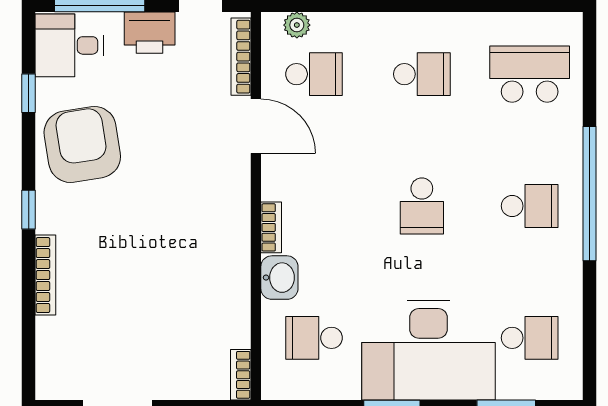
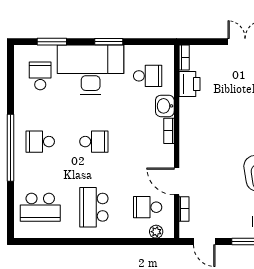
printer: (150, 33) -> (189, 84), moved, turned 90
bookcase: (241, 57) -> (184, 209), width x0.64
school desk: (422, 74) -> (94, 207), width x1.85
school desk: (422, 206) -> (94, 142), turned 90
school desk: (530, 338) -> (40, 76), turned 90

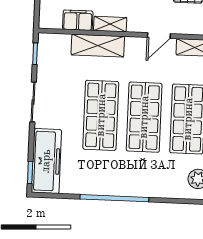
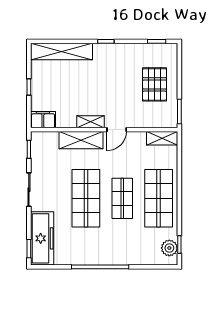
filing cabinet: (78, 20) -> (43, 120), moved
door: (159, 36) -> (117, 130), moved
shop shelf: (144, 117) -> (122, 198), width x0.70, depth x0.74

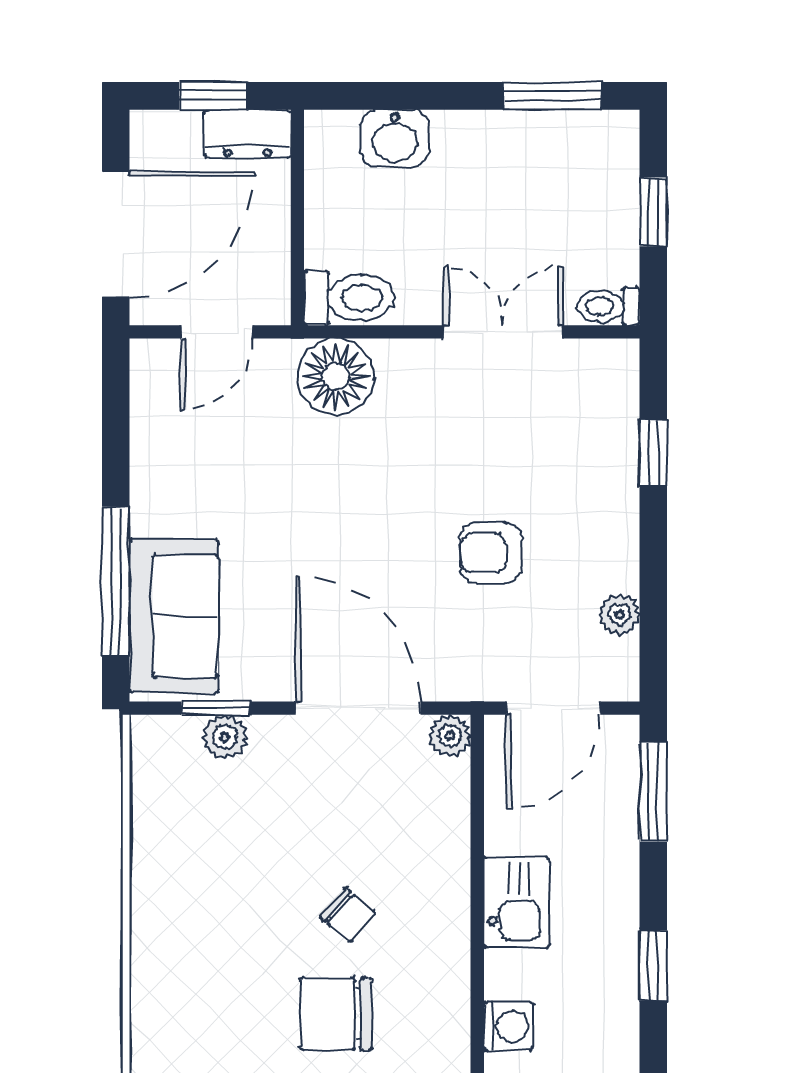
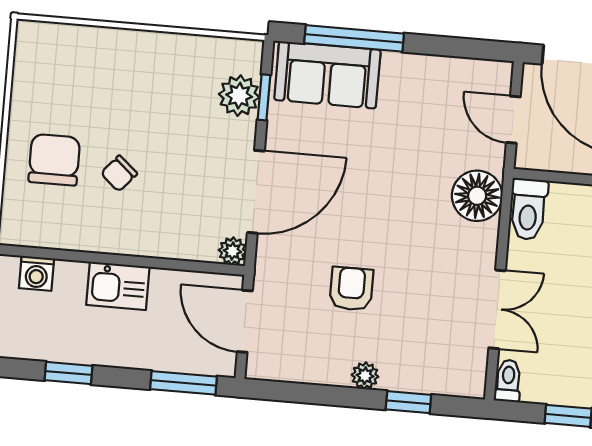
plant: (619, 615) -> (365, 376), moved
plant: (225, 737) -> (239, 96), width x1.38, depth x1.38

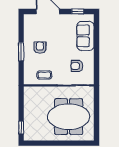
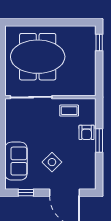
side table: (58, 35) -> (52, 162), added
armchair: (40, 48) -> (87, 132), moved
armchair: (77, 66) -> (27, 122), removed

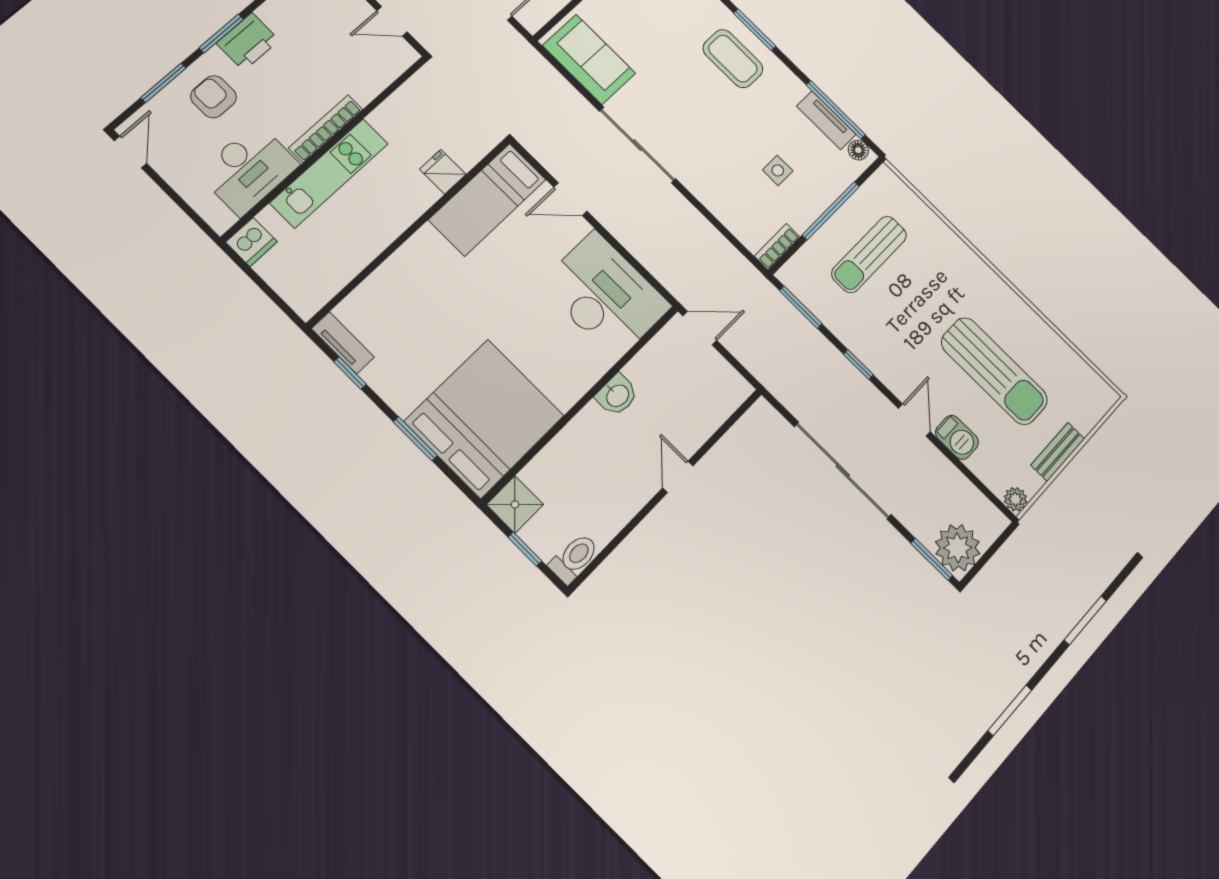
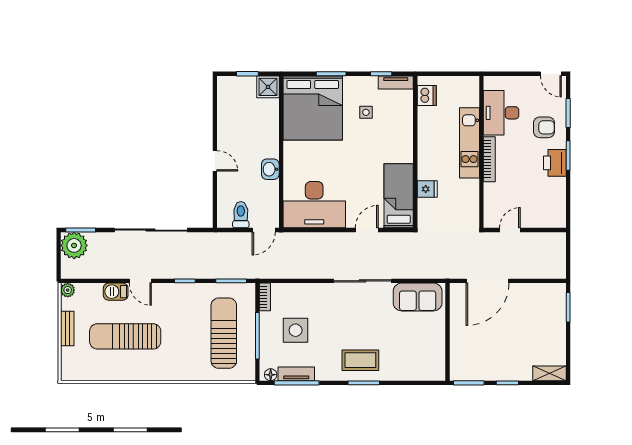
side table: (778, 170) -> (296, 330), width x1.87, depth x1.87
dishwasher: (251, 242) -> (427, 95), moved, turned 180
sun lounger: (869, 254) -> (224, 333), width x1.36, depth x1.34
side table: (421, 344) -> (366, 112), added
toilet: (574, 558) -> (241, 215), moved, turned 180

☆ ☆ ☆ ☆ ☆ ☆ ☆

**What this task involves**
Among the entries, find every line holding "turned" and return it.

**Solution below**
printer: (150, 33) -> (189, 84), moved, turned 90
school desk: (422, 206) -> (94, 142), turned 90
school desk: (530, 338) -> (40, 76), turned 90
dishwasher: (251, 242) -> (427, 95), moved, turned 180
toilet: (574, 558) -> (241, 215), moved, turned 180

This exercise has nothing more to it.